Your objective –
The lines from the one with "Q3: NPN BD139" through the last line below are to be copied exactly; no other lines are to be returned.

Dataset entries –

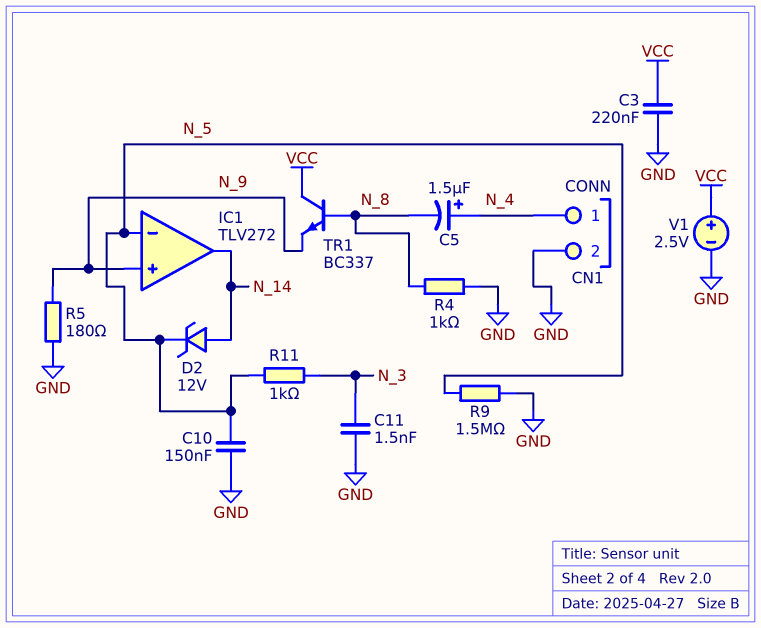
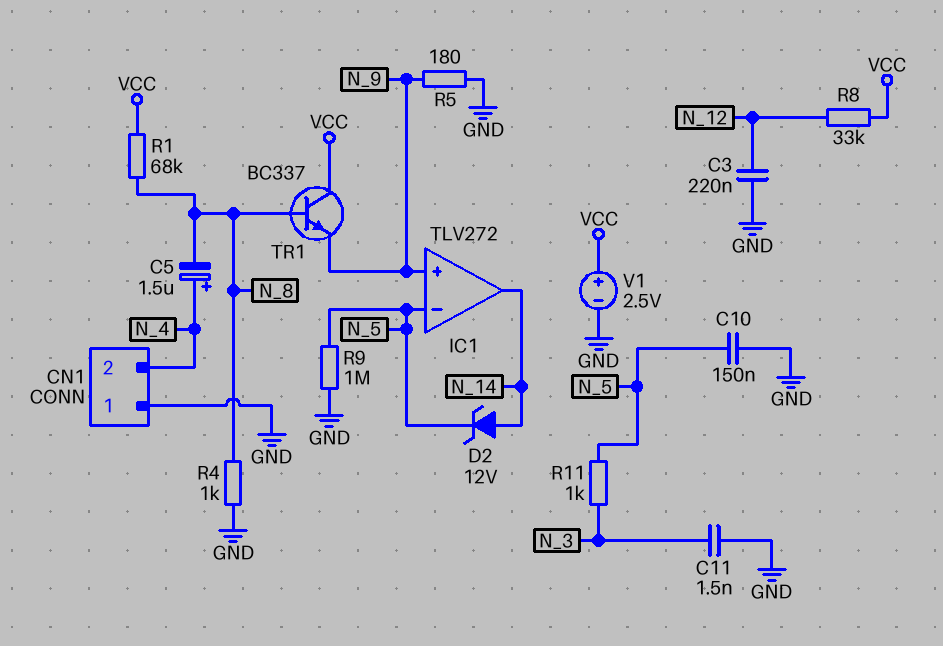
C3: 220nF (GND, VCC) -> 220nF (GND, N_12)
CN1 pin 1: N_4 -> GND
CN1 pin 2: GND -> N_4
R1: none -> 68k (N_8, VCC)
R8: none -> 33k (N_12, VCC)
R9: 1.5M (GND, N_5) -> 1M (GND, N_5)

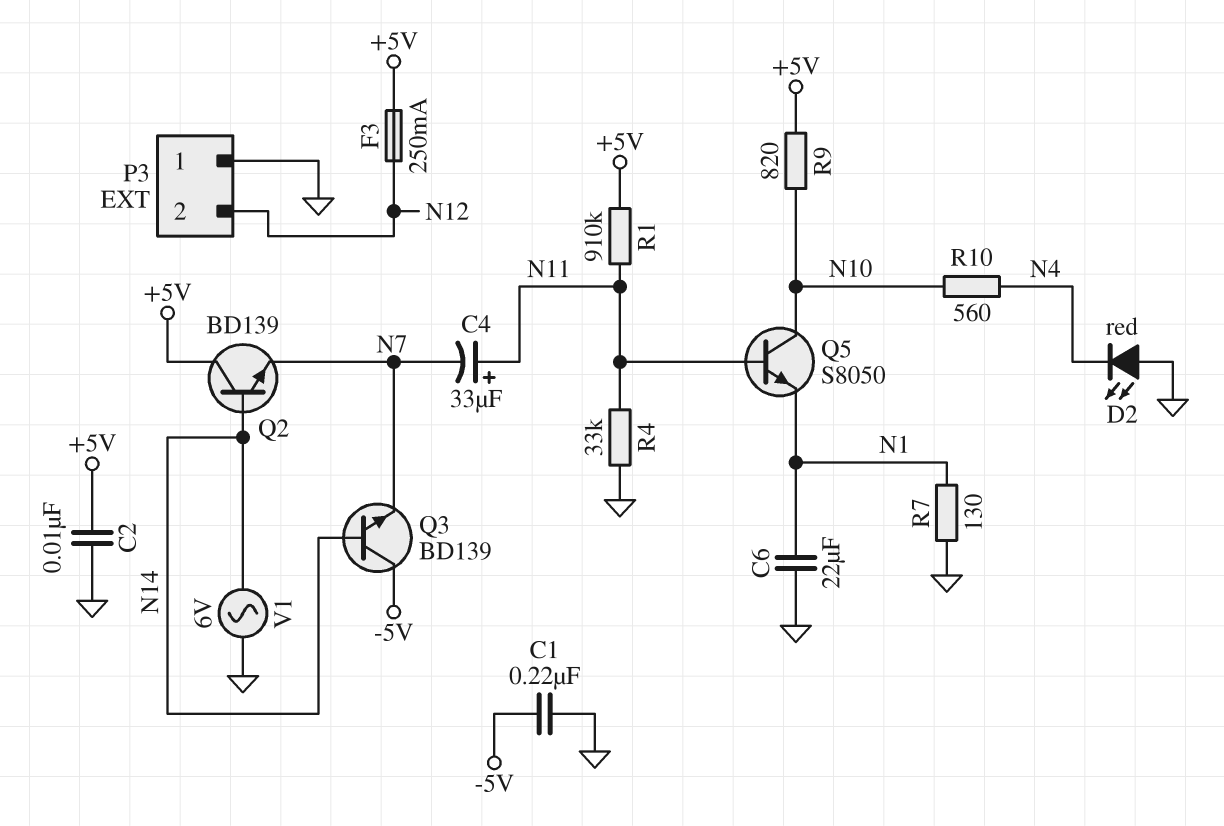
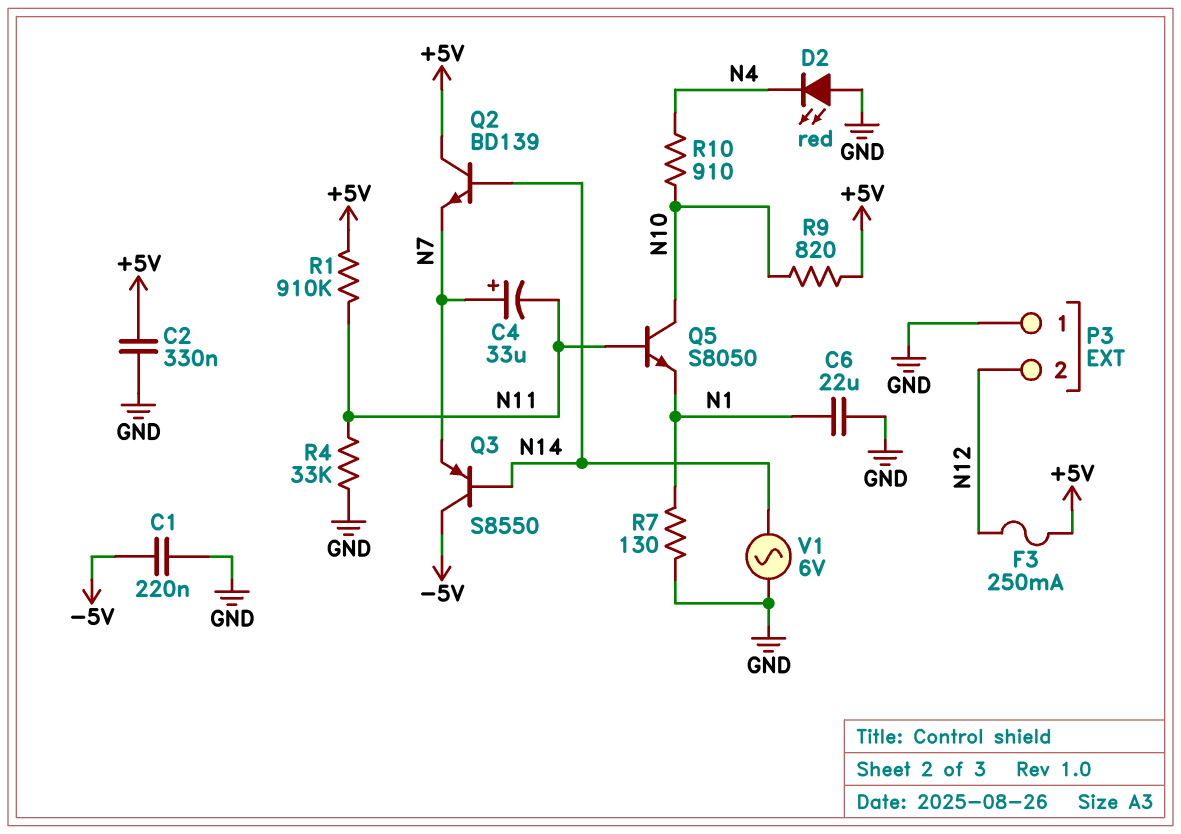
C2: 10nF (+5V, GND) -> 330nF (+5V, GND)
C4: 33uF (plus N11, minus N7) -> 33uF (plus N7, minus N11)
Q3: NPN BD139 (B N14, C -5V, E N7) -> PNP S8550 (B N14, C -5V, E N7)
R10: 560 (N4, N10) -> 910 (N4, N10)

Reply –
Q3: NPN BD139 (B N14, C -5V, E N7) -> PNP S8550 (B N14, C -5V, E N7)
R10: 560 (N4, N10) -> 910 (N4, N10)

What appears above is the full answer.